Please retype the entries that follow exactly as they are, leaving the images behind.

*** Opening of Task inputs ***

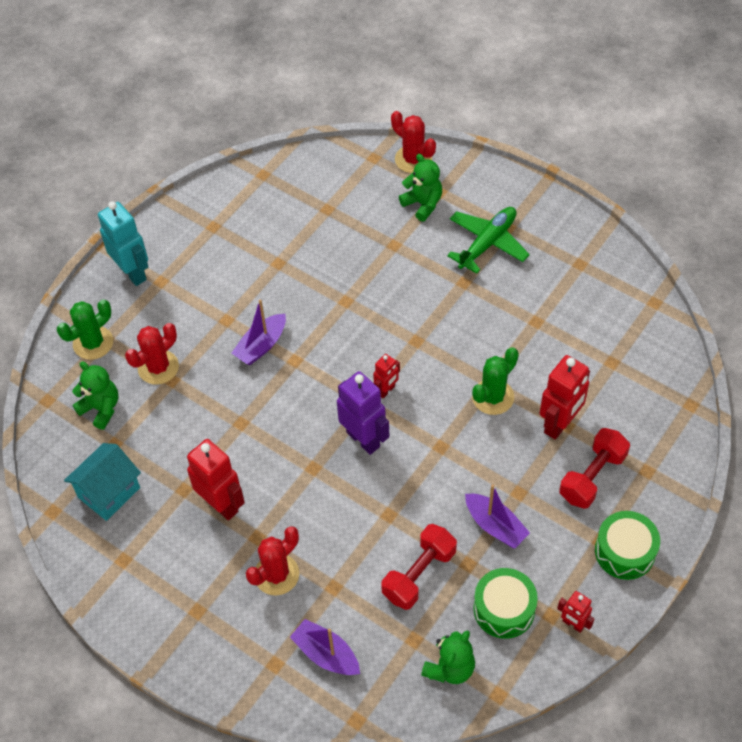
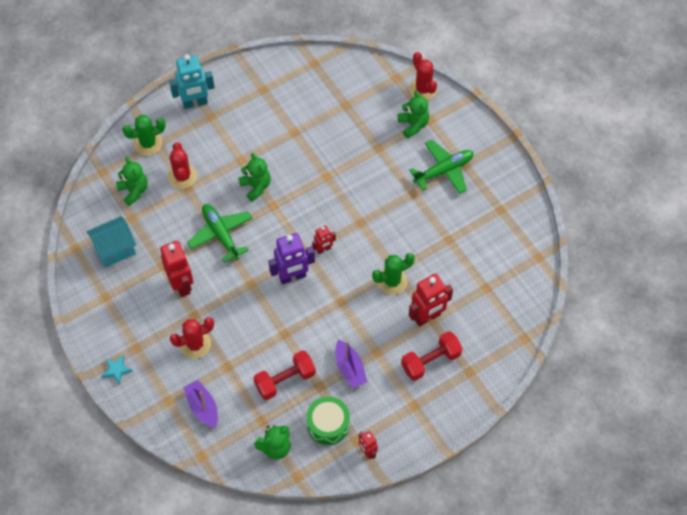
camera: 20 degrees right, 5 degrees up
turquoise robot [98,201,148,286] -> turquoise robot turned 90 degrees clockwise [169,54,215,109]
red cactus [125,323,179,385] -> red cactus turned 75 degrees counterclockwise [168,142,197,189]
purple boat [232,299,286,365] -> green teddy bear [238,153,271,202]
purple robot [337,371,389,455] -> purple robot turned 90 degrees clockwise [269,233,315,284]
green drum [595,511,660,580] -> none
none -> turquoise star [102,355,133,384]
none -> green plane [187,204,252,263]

*** Close of Task inputs ***

Result =>
camera: 20 degrees right, 5 degrees up
turquoise robot [98,201,148,286] -> turquoise robot turned 90 degrees clockwise [169,54,215,109]
red cactus [125,323,179,385] -> red cactus turned 75 degrees counterclockwise [168,142,197,189]
purple boat [232,299,286,365] -> green teddy bear [238,153,271,202]
purple robot [337,371,389,455] -> purple robot turned 90 degrees clockwise [269,233,315,284]
green drum [595,511,660,580] -> none
none -> turquoise star [102,355,133,384]
none -> green plane [187,204,252,263]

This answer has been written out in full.